SUPPLIED MATERIAL:
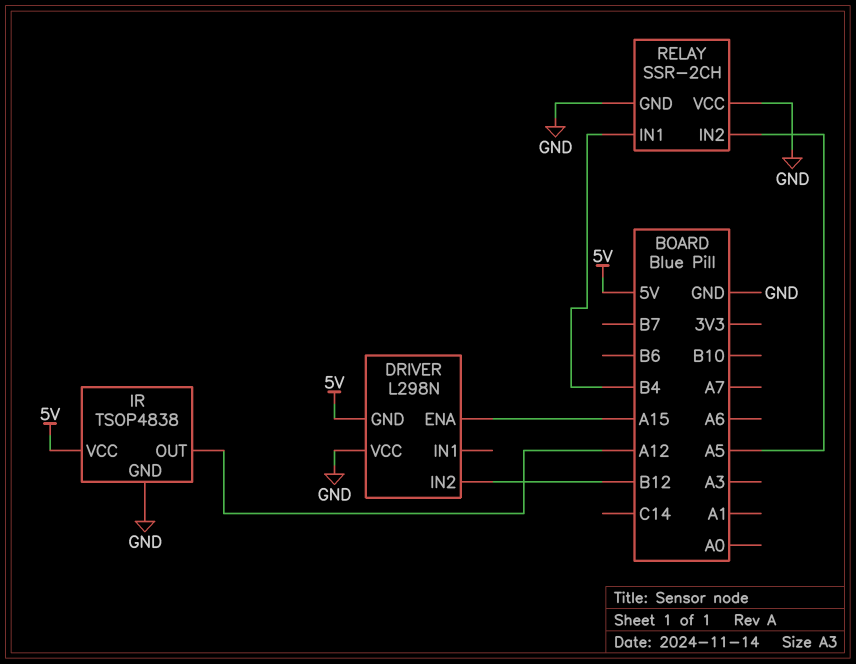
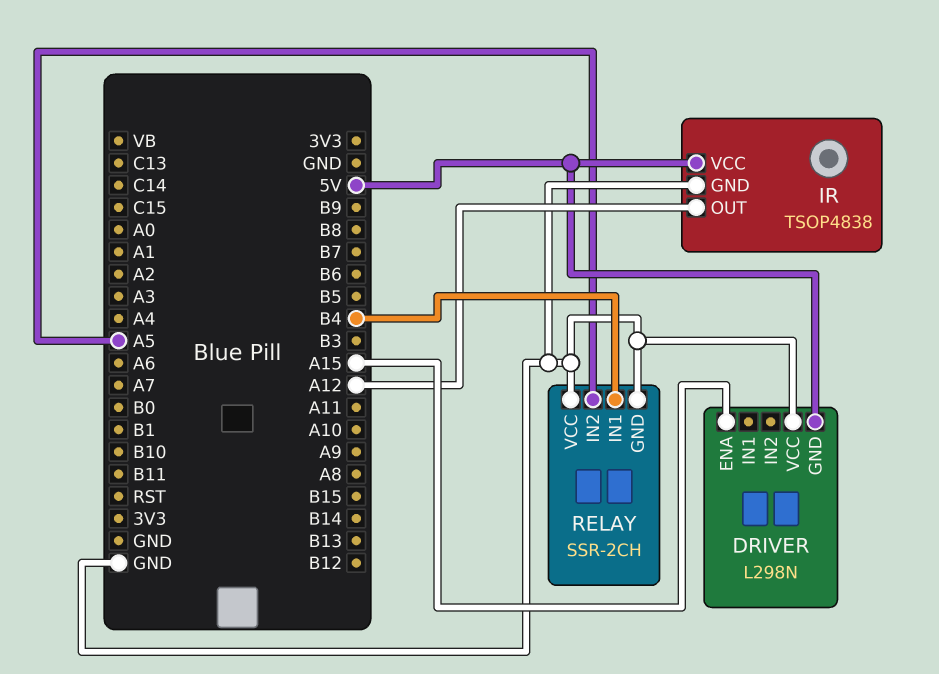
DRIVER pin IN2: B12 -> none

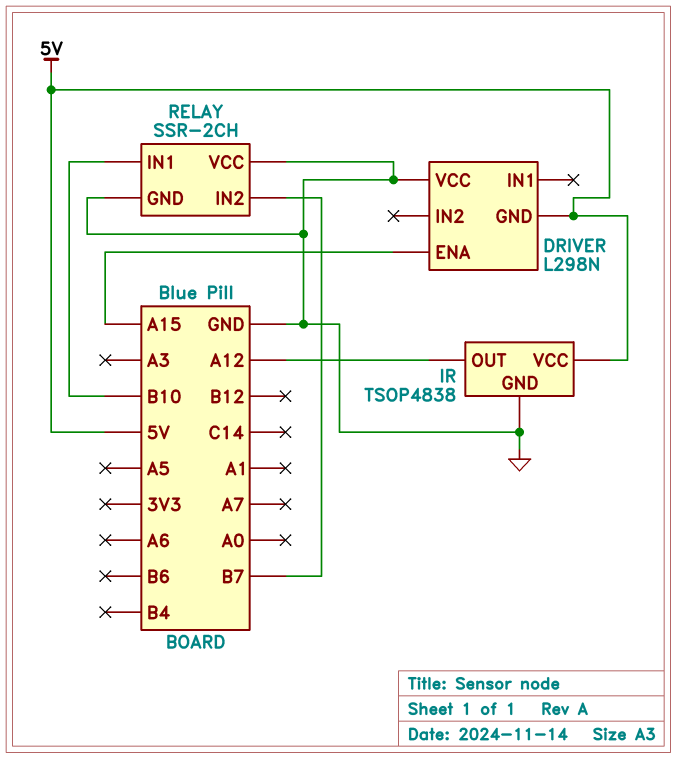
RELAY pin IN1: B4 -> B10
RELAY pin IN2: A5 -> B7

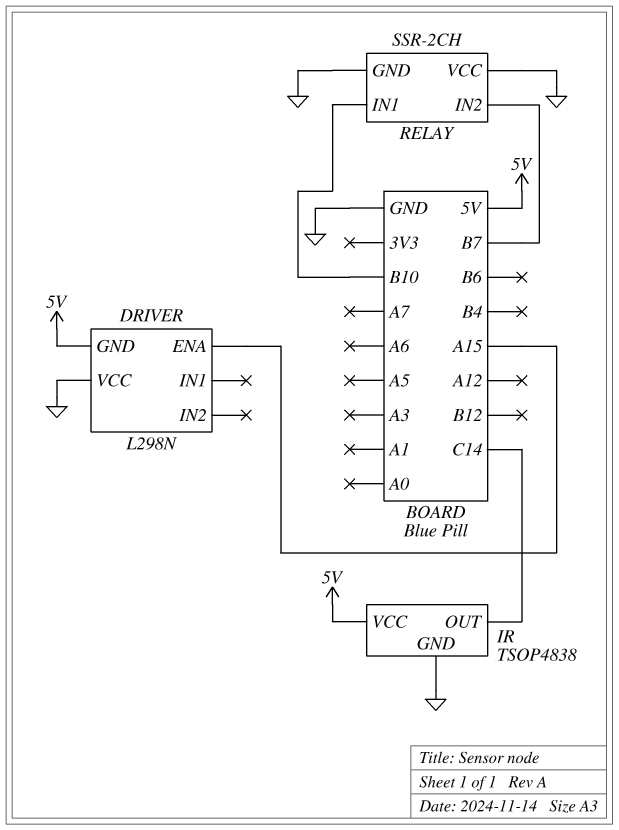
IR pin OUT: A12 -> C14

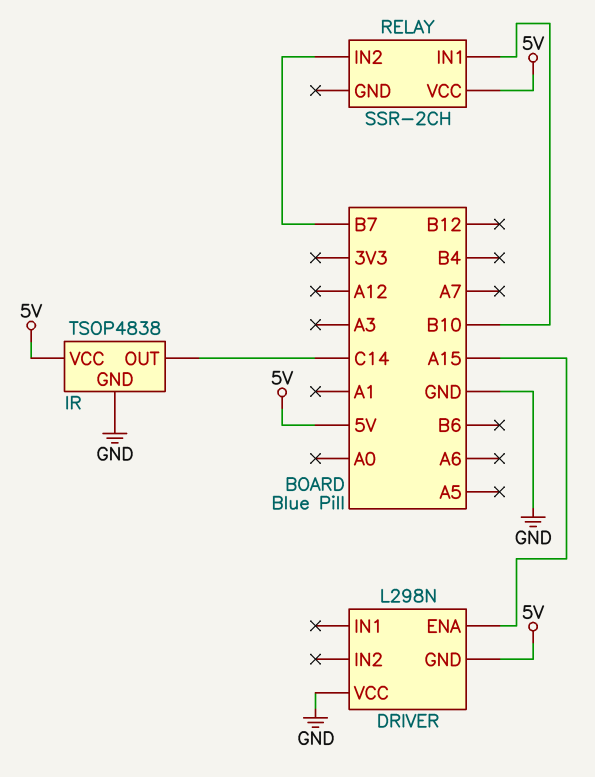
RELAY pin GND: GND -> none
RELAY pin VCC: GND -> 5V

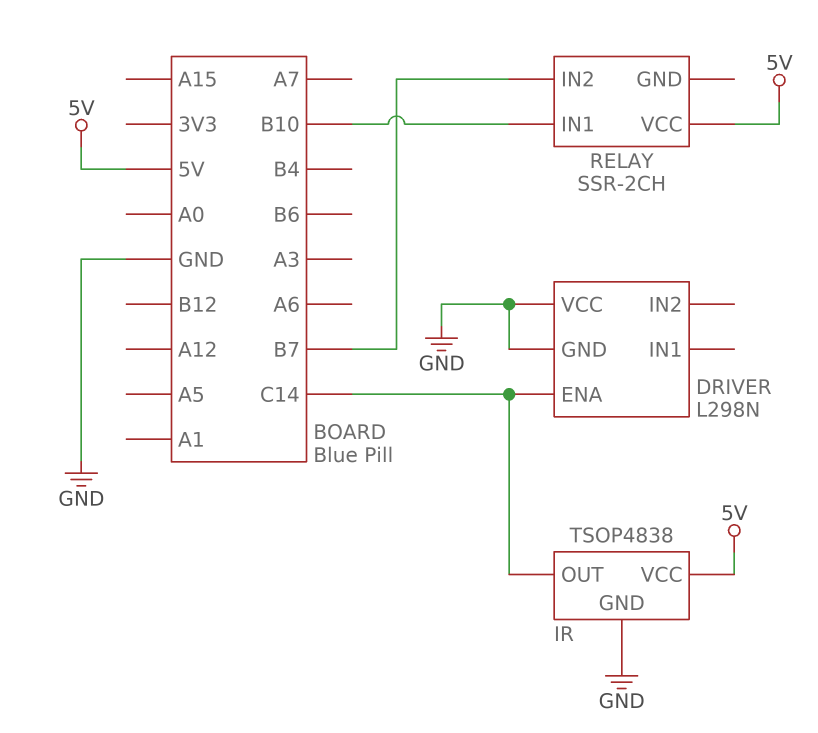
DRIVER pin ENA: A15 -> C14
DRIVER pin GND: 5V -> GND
--
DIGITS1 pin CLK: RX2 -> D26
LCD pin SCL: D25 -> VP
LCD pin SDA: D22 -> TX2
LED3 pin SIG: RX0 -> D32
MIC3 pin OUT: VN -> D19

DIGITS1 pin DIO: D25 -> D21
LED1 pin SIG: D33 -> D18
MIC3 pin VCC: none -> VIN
...
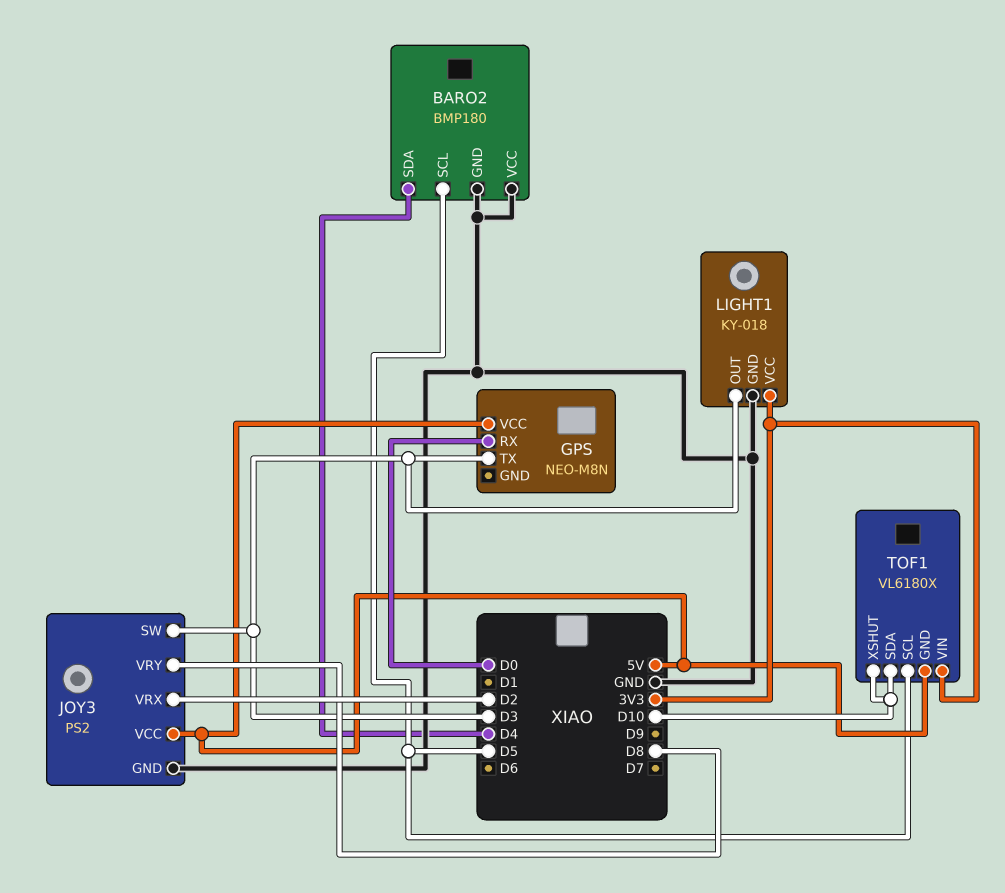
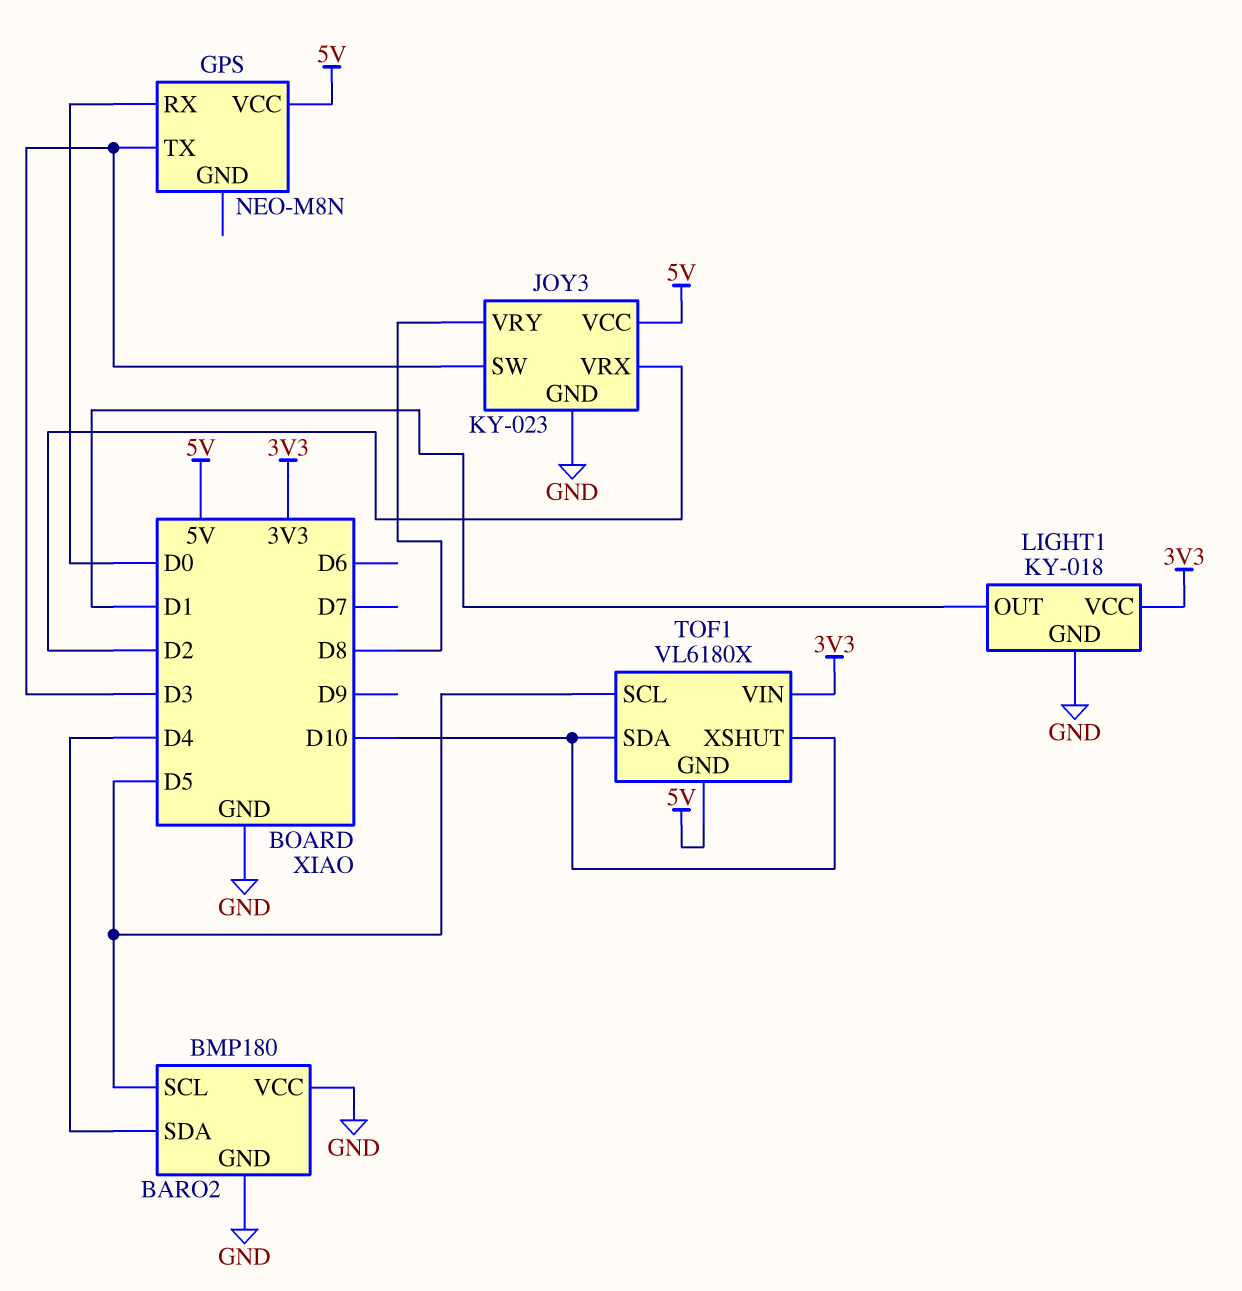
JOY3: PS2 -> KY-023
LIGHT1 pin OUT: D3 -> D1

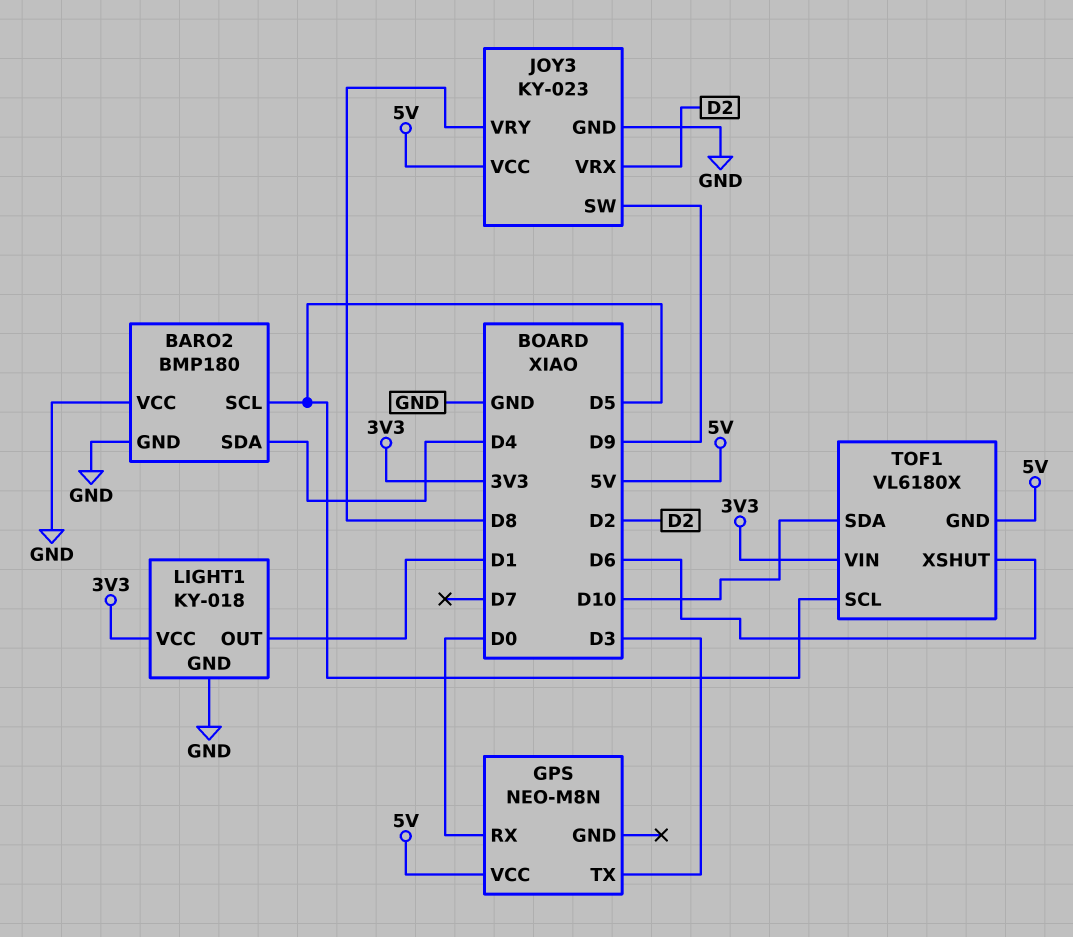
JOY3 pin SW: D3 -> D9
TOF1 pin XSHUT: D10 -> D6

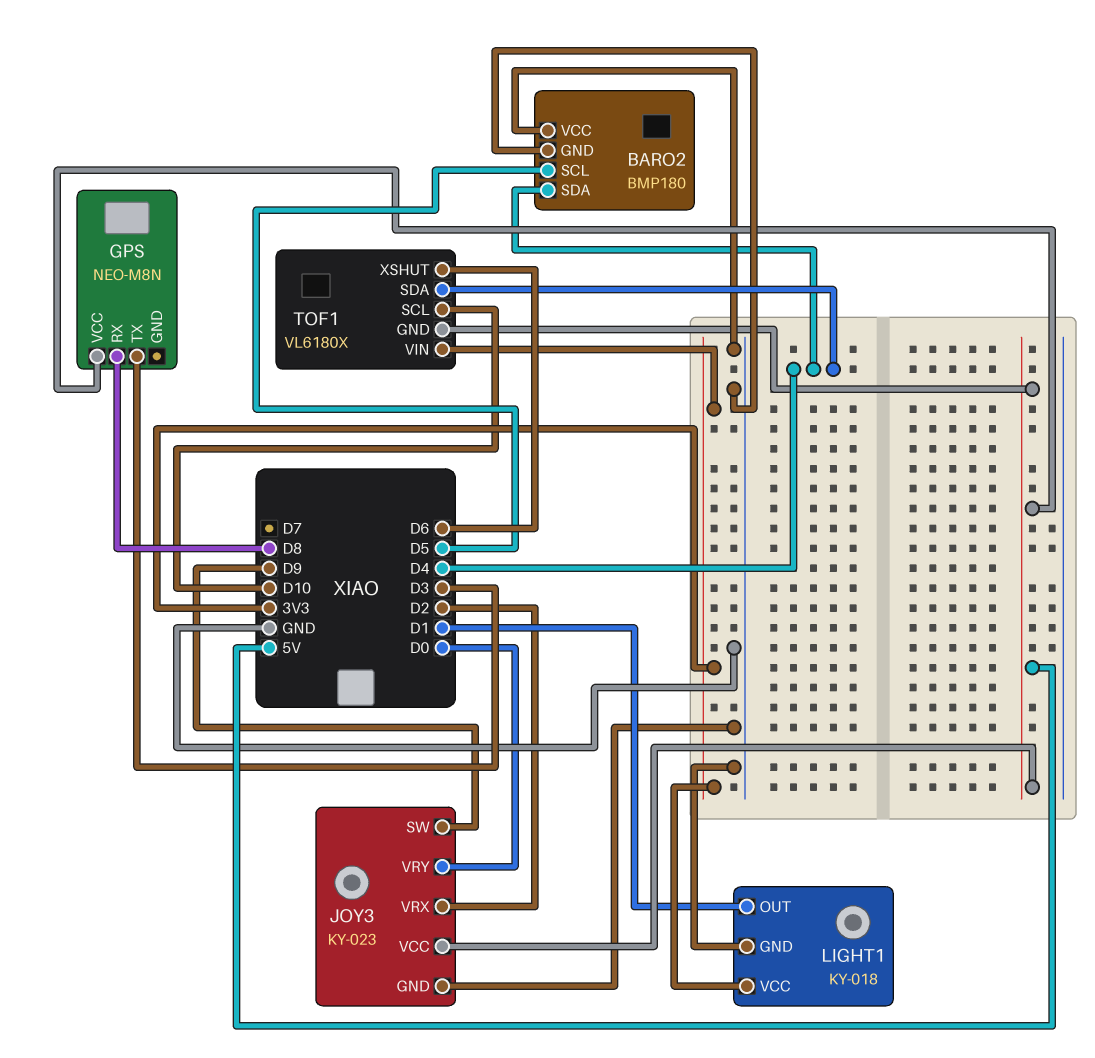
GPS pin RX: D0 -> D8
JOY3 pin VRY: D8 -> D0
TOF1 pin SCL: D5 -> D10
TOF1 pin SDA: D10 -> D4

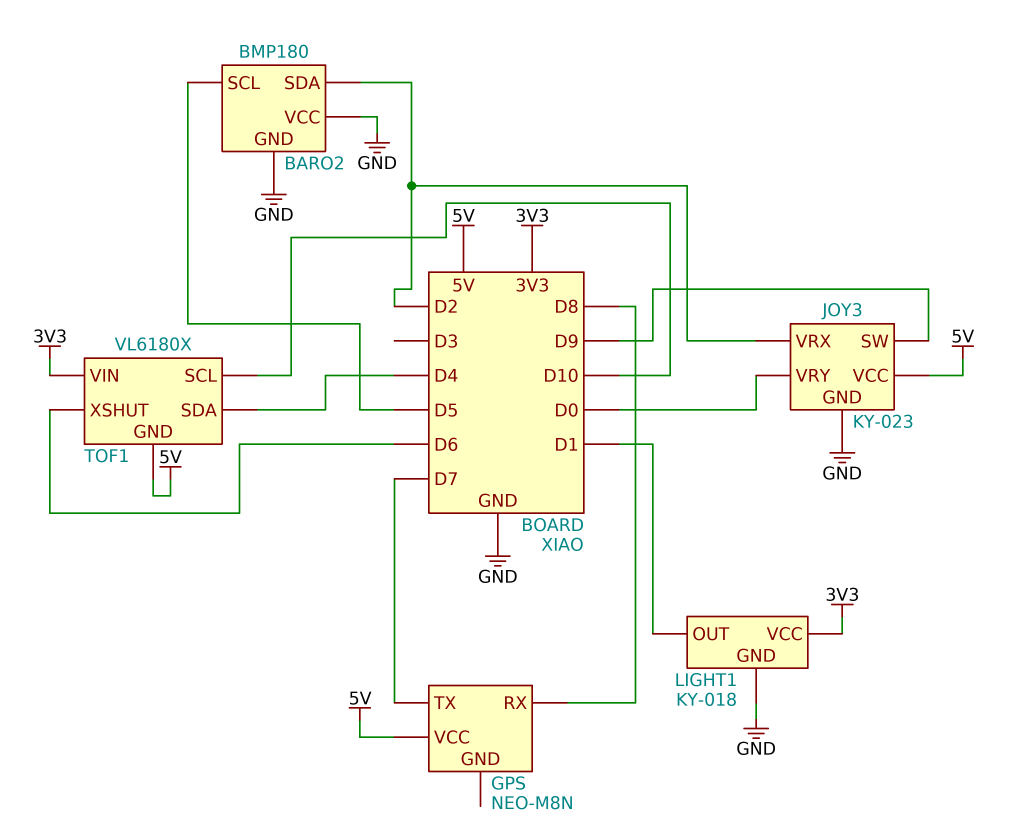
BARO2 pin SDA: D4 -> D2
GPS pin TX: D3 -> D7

WORK ITEM:
Go back to the lines above and output, exactly as they stand, the ones from the line containing "DRIVER pin IN2: B12 -> none" to the line containing "DRIVER pin GND: 5V -> GND". Leave all pictures behind.

PROBLEM SOLUTION:
DRIVER pin IN2: B12 -> none

RELAY pin IN1: B4 -> B10
RELAY pin IN2: A5 -> B7

IR pin OUT: A12 -> C14

RELAY pin GND: GND -> none
RELAY pin VCC: GND -> 5V

DRIVER pin ENA: A15 -> C14
DRIVER pin GND: 5V -> GND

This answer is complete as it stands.